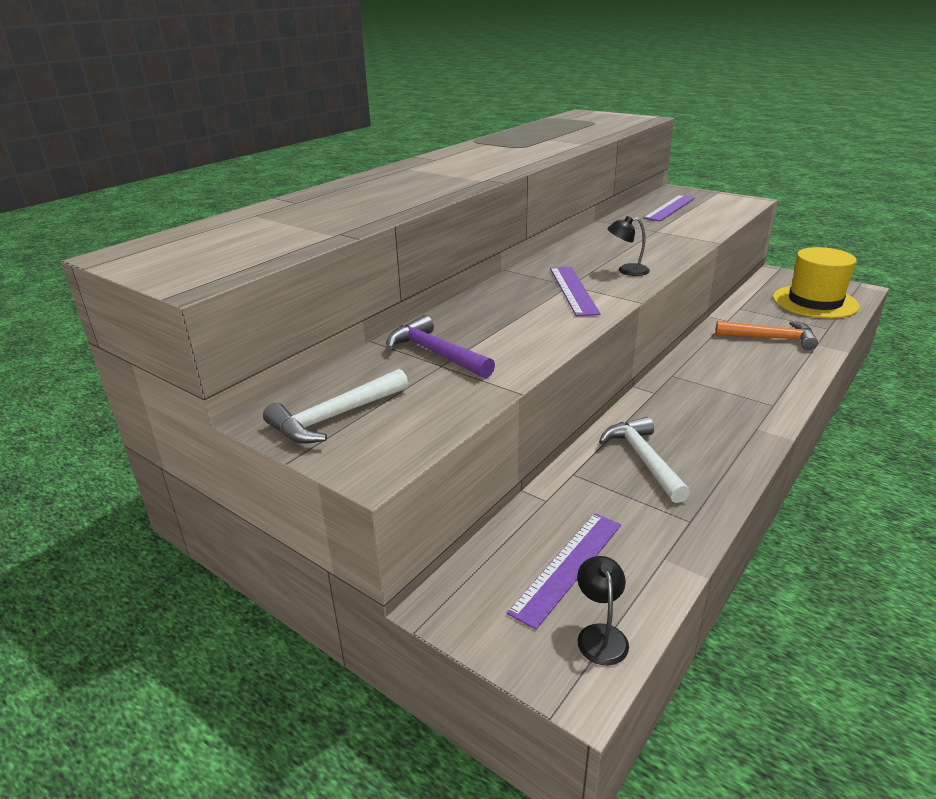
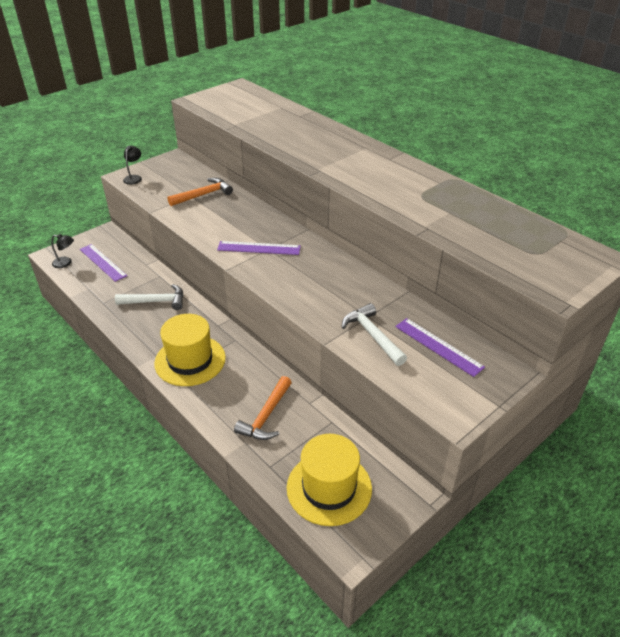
camera: 100 degrees right, 10 degrees up
(334, 417) = (163, 170): white hammer -> white hammer (372, 335)
(435, 353) = (203, 195): purple hammer -> orange hammer
(626, 270) = (282, 277): black lamp -> black lamp (134, 178)
(739, 399) = (190, 360): none -> yellow hat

• [TASK INSTRUCTIONS]
Since the copy must contain no pictures, return only the text of the records, exactly as it stands.

• [TASK RESULT]
camera: 100 degrees right, 10 degrees up
(334, 417) = (163, 170): white hammer -> white hammer (372, 335)
(435, 353) = (203, 195): purple hammer -> orange hammer
(626, 270) = (282, 277): black lamp -> black lamp (134, 178)
(739, 399) = (190, 360): none -> yellow hat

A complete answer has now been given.